[Problem description] Begin at the line containing "green triangle: (133, 196)" in the entries below and end at the line containing "gray arrow: (555, 516) -> (436, 513), moved"; transcribe that range exactly and nothing outside it.

[Collected data entries]
___

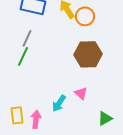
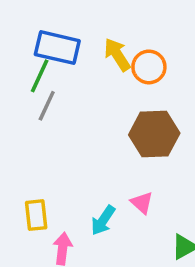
green line: (23, 56) -> (40, 76), moved
yellow rectangle: (17, 115) -> (36, 215), moved

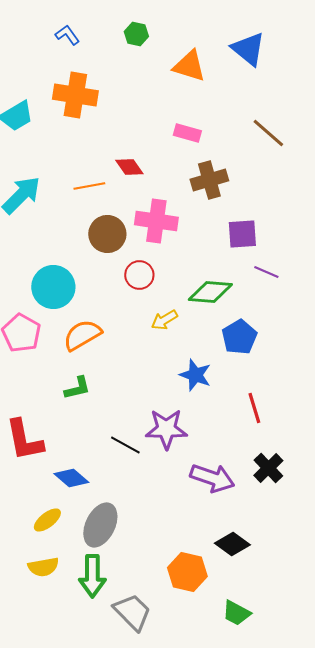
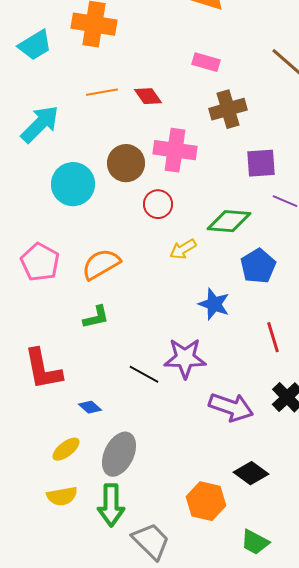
orange line: (89, 186) -> (102, 92), moved
cyan circle: (53, 287) -> (73, 184), moved
blue diamond: (71, 478) -> (90, 407), size x0.7

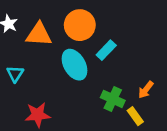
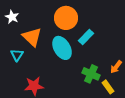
orange triangle: (39, 34) -> (32, 37), moved, turned 40

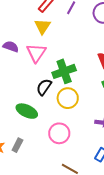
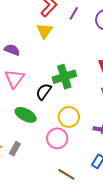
pink triangle: (36, 53) -> (14, 79), moved
yellow circle: (68, 98) -> (69, 117), moved

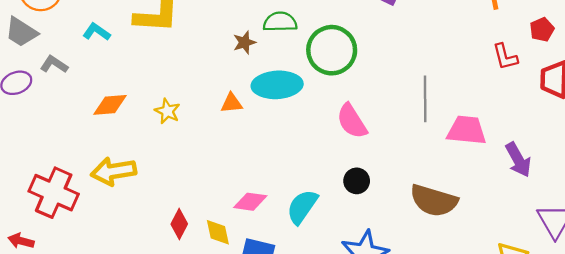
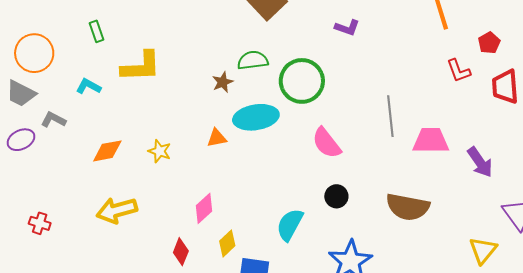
red cross: (54, 193) -> (40, 223), moved, size x0.5
pink diamond: (250, 202) -> (204, 208), moved, turned -44
yellow diamond: (218, 232) -> (227, 243), moved, turned 64

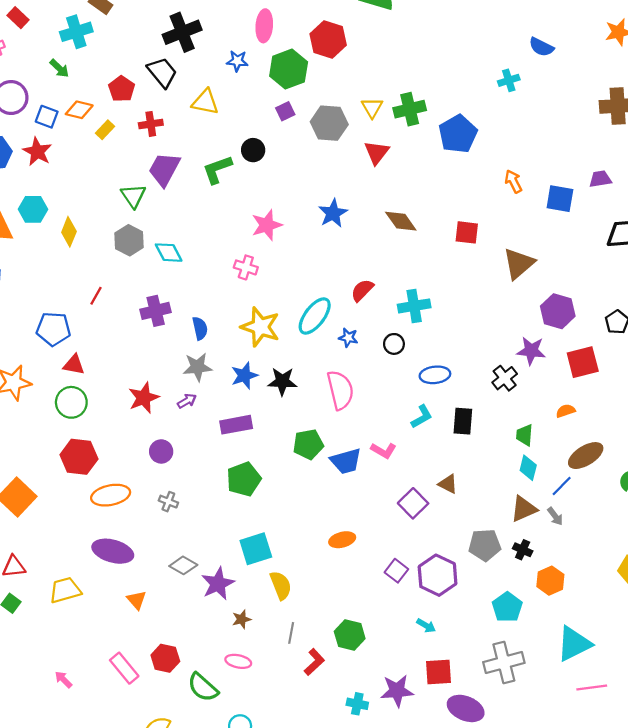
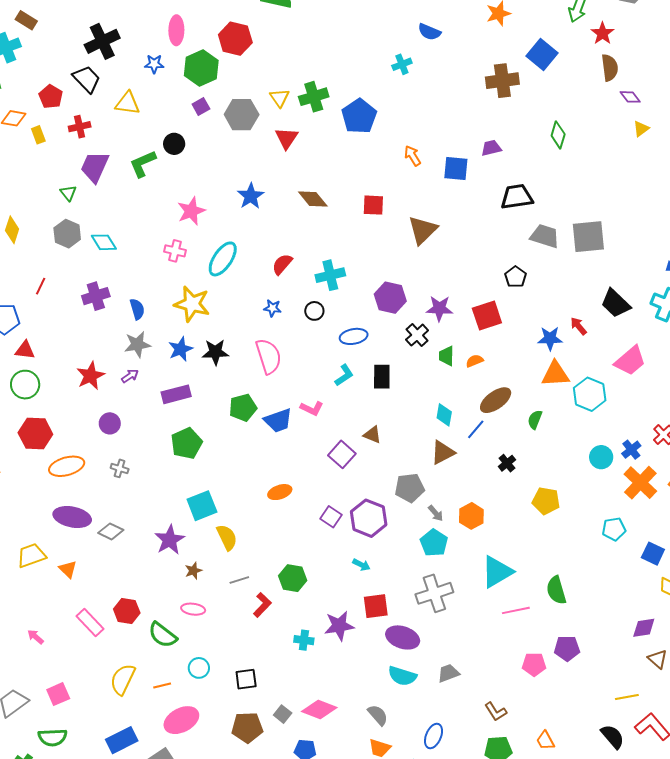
yellow rectangle: (105, 130) -> (38, 135), turned -60
green triangle: (133, 196) -> (68, 193), size x0.7
purple hexagon: (558, 311) -> (390, 298), moved
cyan ellipse: (315, 316) -> (223, 259), moved
green trapezoid: (525, 435) -> (446, 356), moved
gray arrow: (555, 516) -> (436, 513), moved
black cross: (523, 550) -> (507, 463), moved, turned 30
gray diamond: (183, 565) -> (111, 531), moved
orange triangle: (136, 600) -> (68, 569), moved
gray line: (291, 633) -> (239, 580), turned 66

___

[Written reply]
green triangle: (133, 196) -> (68, 193), size x0.7
purple hexagon: (558, 311) -> (390, 298), moved
cyan ellipse: (315, 316) -> (223, 259), moved
green trapezoid: (525, 435) -> (446, 356), moved
gray arrow: (555, 516) -> (436, 513), moved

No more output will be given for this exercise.